[[ MATERIAL PROVIDED, beginning ]]
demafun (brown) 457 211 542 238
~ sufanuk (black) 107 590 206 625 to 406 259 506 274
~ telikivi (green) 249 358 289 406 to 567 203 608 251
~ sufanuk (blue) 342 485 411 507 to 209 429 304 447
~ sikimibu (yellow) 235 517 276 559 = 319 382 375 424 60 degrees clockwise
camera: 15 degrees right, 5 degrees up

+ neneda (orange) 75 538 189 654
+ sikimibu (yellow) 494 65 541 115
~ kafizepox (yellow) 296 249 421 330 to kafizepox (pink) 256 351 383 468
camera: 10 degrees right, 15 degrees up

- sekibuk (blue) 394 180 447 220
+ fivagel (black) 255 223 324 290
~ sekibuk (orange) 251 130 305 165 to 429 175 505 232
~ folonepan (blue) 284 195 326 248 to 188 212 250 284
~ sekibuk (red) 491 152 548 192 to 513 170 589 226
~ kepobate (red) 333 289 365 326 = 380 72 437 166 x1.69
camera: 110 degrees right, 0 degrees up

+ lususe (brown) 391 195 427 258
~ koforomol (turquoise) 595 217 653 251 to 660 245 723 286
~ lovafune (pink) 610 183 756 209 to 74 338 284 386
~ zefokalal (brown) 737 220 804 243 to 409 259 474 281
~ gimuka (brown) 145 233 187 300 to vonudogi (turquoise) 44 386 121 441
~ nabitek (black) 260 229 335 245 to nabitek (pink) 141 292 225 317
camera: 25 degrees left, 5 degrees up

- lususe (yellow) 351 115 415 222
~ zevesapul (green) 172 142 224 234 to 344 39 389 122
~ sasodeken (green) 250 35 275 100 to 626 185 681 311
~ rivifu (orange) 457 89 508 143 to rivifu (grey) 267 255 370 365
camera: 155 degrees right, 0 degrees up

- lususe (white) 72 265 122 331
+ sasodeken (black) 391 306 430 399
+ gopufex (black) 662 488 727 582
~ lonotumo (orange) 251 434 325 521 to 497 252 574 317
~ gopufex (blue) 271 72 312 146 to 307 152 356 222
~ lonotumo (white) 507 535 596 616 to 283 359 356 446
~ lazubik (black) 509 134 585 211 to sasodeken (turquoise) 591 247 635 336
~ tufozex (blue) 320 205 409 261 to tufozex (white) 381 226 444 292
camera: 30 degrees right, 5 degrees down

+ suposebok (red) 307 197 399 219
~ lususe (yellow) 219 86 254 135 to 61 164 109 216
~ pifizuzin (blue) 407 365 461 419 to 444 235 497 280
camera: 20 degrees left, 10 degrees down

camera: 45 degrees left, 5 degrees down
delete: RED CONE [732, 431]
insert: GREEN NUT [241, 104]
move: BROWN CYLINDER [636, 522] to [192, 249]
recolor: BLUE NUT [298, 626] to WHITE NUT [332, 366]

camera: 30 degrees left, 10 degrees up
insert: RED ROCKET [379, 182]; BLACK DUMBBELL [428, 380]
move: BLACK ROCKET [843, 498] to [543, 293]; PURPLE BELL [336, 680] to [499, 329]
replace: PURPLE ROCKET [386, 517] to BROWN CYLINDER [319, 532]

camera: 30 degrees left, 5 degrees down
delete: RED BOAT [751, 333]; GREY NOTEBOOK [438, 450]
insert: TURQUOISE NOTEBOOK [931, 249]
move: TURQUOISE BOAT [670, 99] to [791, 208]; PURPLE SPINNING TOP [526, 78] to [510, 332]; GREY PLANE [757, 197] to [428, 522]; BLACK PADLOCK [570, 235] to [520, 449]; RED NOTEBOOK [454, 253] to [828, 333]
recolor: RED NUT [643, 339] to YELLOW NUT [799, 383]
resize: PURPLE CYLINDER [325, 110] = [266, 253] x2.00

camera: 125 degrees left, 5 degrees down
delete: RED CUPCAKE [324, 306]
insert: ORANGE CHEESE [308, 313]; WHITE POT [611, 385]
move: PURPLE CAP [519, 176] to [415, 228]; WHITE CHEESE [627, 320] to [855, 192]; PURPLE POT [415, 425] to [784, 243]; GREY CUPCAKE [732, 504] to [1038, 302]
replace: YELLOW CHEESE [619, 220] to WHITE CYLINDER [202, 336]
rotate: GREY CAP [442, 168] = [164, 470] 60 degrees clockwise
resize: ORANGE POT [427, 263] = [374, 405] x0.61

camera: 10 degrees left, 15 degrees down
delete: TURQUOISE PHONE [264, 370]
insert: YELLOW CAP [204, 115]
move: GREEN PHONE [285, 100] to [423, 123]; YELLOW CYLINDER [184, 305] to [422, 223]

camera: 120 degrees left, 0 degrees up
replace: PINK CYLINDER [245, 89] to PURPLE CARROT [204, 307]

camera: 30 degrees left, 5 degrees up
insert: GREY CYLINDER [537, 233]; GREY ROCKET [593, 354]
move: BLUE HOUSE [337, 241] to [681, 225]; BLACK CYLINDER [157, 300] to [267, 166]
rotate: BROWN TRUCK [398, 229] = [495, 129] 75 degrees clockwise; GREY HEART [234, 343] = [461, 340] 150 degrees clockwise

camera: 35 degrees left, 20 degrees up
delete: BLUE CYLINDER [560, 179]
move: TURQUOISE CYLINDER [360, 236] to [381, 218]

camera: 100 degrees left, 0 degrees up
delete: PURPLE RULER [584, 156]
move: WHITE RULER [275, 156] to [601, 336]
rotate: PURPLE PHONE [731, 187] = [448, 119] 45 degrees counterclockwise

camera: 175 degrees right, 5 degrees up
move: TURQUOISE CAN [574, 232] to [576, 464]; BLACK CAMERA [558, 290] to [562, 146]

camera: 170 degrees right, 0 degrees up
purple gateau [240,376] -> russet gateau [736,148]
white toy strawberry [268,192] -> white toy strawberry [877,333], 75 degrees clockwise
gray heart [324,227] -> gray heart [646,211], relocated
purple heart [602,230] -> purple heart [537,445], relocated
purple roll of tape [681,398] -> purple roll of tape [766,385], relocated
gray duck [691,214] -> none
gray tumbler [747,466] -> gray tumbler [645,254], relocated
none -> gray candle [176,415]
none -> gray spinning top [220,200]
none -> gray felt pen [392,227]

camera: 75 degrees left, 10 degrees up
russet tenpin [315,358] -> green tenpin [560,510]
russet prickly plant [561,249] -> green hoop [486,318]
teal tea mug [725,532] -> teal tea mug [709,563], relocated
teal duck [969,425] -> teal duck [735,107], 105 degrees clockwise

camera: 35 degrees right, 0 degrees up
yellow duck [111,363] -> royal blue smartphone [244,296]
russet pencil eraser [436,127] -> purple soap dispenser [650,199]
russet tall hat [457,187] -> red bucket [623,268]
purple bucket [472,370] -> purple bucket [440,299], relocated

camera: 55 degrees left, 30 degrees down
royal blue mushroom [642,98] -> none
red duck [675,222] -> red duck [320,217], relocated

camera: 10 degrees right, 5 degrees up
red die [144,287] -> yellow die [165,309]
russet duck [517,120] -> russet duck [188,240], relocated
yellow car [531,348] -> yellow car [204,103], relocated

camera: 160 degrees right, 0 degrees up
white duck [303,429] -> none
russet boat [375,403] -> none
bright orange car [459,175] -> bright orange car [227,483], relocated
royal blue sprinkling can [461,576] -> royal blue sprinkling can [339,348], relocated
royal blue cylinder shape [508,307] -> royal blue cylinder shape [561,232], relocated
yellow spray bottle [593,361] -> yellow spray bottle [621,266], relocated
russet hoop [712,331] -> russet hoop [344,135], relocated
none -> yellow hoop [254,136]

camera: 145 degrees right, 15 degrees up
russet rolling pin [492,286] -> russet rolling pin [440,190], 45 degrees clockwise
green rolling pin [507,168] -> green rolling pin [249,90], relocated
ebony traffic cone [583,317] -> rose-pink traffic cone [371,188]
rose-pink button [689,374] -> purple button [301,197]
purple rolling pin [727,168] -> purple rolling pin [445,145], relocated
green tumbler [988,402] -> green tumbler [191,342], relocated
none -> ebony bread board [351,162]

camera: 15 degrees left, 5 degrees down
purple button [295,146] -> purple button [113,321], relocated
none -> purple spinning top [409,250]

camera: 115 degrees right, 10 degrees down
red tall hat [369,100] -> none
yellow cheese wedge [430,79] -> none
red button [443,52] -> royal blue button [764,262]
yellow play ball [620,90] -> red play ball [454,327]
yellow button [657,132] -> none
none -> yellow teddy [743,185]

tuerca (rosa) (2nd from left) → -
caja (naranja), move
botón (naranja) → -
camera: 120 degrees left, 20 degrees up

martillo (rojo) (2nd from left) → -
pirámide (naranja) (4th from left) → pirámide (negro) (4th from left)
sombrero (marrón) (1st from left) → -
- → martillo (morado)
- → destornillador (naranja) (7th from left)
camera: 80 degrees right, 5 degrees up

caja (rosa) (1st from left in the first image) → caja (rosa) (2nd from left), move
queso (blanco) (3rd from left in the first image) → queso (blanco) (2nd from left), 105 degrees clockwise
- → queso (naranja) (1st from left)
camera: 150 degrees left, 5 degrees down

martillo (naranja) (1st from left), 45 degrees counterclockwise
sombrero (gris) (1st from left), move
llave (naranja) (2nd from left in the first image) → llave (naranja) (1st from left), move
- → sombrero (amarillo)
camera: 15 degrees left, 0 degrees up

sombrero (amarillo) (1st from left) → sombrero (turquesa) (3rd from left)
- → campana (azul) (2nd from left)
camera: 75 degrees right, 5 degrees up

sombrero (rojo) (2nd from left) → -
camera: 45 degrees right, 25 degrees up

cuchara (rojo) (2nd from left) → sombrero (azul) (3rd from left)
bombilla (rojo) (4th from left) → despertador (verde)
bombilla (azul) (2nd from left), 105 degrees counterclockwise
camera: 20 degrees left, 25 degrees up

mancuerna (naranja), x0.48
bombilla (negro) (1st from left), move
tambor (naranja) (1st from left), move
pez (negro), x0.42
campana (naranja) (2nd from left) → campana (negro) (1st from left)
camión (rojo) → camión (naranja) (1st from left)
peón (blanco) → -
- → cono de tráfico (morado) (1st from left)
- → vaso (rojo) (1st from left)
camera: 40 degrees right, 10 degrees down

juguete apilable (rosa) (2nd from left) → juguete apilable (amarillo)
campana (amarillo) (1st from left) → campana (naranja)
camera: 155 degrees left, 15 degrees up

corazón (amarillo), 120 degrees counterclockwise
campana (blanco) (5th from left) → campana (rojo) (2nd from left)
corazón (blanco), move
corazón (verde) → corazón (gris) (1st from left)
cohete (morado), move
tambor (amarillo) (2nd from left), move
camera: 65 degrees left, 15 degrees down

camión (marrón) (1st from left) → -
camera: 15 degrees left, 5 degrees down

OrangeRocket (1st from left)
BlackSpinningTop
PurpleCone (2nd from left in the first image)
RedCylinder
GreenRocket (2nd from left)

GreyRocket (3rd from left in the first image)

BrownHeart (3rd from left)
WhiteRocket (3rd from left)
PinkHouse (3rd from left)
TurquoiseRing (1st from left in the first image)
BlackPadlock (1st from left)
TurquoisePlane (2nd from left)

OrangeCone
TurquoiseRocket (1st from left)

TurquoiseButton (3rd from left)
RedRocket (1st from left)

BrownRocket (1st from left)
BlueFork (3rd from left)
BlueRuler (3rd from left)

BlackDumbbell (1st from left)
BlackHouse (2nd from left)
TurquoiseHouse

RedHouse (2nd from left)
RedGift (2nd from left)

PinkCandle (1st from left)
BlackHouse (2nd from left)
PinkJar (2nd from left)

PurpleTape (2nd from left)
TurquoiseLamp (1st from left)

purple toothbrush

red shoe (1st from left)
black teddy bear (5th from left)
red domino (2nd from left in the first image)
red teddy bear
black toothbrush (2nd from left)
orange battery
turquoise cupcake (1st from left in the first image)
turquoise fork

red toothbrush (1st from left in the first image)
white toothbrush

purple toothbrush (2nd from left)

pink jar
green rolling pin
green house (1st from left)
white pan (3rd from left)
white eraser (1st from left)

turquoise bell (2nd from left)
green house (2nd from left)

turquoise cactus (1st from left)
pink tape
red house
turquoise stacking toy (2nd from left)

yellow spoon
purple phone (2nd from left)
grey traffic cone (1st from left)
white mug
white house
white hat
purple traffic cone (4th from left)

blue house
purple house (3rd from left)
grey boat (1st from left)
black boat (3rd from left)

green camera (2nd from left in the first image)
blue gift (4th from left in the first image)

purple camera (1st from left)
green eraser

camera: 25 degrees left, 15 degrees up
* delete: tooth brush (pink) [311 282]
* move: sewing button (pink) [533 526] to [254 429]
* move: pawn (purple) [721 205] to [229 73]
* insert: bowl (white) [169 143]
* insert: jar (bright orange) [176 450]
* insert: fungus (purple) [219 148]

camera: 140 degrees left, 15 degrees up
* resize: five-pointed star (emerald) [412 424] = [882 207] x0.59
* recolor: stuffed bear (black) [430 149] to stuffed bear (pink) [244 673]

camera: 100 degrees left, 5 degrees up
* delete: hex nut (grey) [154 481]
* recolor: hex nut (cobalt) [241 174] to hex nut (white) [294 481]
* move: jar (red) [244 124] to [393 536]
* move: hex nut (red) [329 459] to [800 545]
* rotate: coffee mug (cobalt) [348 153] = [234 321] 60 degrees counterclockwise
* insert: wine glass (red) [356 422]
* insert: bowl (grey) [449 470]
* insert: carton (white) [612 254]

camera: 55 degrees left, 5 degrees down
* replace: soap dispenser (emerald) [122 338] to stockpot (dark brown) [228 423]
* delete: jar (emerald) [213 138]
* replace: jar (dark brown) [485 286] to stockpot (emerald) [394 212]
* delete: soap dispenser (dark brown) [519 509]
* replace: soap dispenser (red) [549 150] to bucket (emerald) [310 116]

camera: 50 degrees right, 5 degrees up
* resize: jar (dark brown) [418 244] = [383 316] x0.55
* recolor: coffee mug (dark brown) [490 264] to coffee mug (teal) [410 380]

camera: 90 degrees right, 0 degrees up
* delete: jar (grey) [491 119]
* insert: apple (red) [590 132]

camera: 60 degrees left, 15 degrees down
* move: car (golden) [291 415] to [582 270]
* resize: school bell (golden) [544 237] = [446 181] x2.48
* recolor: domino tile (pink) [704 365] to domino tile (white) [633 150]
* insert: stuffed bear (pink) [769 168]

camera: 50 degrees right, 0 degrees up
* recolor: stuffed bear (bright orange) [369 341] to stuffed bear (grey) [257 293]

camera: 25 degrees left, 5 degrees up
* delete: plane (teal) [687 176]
[[ MATERIAL PROVIDED, end ]]
EXERCISE DIRECTIONS | Here the output must be the lines above from the line with "gray tumbler [747,466]" to the line with "none -> gray spinning top [220,200]", both included, duplicated word for word and nothing else.

RESPONSE BELOW |
gray tumbler [747,466] -> gray tumbler [645,254], relocated
none -> gray candle [176,415]
none -> gray spinning top [220,200]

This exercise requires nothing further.